* _Before-and-after object lists_

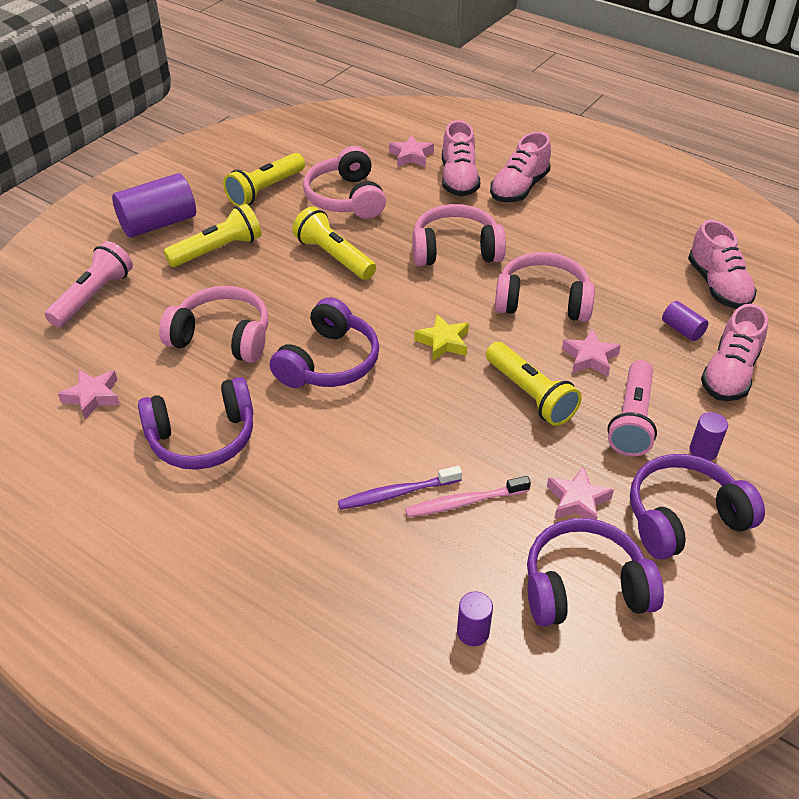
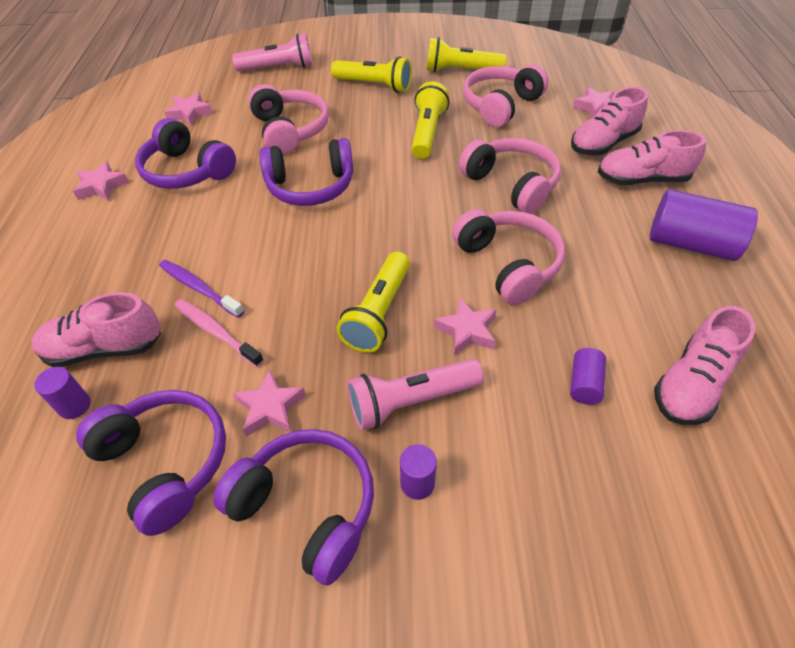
camera: 55 degrees right, 5 degrees up
purple cylinder [112,173,196,238] -> purple cylinder moved to [650,189,758,261]
yellow star [414,314,469,361] -> none
pink shoe [701,304,768,401] -> pink shoe moved to [31,292,161,367]
none -> pink star [73,162,129,201]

* _TASK OBJECTIVE_
Wherever a line in the entries above holds "none", copy that line.

* _SOLUTION FOR THIS EXERCISE_
yellow star [414,314,469,361] -> none
none -> pink star [73,162,129,201]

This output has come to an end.